ASSIGNMENT
Your answer must match the entries below word for word.

Stored entries
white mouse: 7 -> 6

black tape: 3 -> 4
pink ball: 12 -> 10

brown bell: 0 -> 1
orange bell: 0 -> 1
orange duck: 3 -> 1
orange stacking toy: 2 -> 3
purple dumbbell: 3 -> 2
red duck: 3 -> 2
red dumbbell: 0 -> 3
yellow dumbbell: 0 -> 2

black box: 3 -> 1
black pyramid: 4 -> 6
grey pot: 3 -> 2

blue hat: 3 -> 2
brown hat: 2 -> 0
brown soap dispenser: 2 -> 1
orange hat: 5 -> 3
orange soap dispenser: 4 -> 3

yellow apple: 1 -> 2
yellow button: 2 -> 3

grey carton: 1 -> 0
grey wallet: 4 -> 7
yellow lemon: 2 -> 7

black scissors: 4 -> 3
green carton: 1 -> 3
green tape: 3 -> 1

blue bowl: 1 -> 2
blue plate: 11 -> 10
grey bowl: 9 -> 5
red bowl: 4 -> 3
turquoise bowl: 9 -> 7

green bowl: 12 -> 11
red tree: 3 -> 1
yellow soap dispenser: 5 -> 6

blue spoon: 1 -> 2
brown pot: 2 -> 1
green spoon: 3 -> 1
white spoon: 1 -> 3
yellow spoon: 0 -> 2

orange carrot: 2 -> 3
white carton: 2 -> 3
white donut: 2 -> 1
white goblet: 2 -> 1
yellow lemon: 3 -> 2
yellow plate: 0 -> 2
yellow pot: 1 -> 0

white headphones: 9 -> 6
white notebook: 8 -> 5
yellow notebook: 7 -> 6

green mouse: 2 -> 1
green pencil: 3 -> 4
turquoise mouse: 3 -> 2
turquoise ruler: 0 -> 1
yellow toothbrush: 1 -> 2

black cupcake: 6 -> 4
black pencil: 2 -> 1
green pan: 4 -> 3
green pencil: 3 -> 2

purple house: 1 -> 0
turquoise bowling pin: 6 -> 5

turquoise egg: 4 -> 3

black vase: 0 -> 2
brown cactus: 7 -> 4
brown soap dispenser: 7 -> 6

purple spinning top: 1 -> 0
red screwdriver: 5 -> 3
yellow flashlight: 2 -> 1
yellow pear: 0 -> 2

SOLVED PROBLEM
white mouse: 7 -> 6

black tape: 3 -> 4
pink ball: 12 -> 10

brown bell: 0 -> 1
orange bell: 0 -> 1
orange duck: 3 -> 1
orange stacking toy: 2 -> 3
purple dumbbell: 3 -> 2
red duck: 3 -> 2
red dumbbell: 0 -> 3
yellow dumbbell: 0 -> 2

black box: 3 -> 1
black pyramid: 4 -> 6
grey pot: 3 -> 2

blue hat: 3 -> 2
brown hat: 2 -> 0
brown soap dispenser: 2 -> 1
orange hat: 5 -> 3
orange soap dispenser: 4 -> 3

yellow apple: 1 -> 2
yellow button: 2 -> 3

grey carton: 1 -> 0
grey wallet: 4 -> 7
yellow lemon: 2 -> 7

black scissors: 4 -> 3
green carton: 1 -> 3
green tape: 3 -> 1

blue bowl: 1 -> 2
blue plate: 11 -> 10
grey bowl: 9 -> 5
red bowl: 4 -> 3
turquoise bowl: 9 -> 7

green bowl: 12 -> 11
red tree: 3 -> 1
yellow soap dispenser: 5 -> 6

blue spoon: 1 -> 2
brown pot: 2 -> 1
green spoon: 3 -> 1
white spoon: 1 -> 3
yellow spoon: 0 -> 2

orange carrot: 2 -> 3
white carton: 2 -> 3
white donut: 2 -> 1
white goblet: 2 -> 1
yellow lemon: 3 -> 2
yellow plate: 0 -> 2
yellow pot: 1 -> 0

white headphones: 9 -> 6
white notebook: 8 -> 5
yellow notebook: 7 -> 6

green mouse: 2 -> 1
green pencil: 3 -> 4
turquoise mouse: 3 -> 2
turquoise ruler: 0 -> 1
yellow toothbrush: 1 -> 2

black cupcake: 6 -> 4
black pencil: 2 -> 1
green pan: 4 -> 3
green pencil: 3 -> 2

purple house: 1 -> 0
turquoise bowling pin: 6 -> 5

turquoise egg: 4 -> 3

black vase: 0 -> 2
brown cactus: 7 -> 4
brown soap dispenser: 7 -> 6

purple spinning top: 1 -> 0
red screwdriver: 5 -> 3
yellow flashlight: 2 -> 1
yellow pear: 0 -> 2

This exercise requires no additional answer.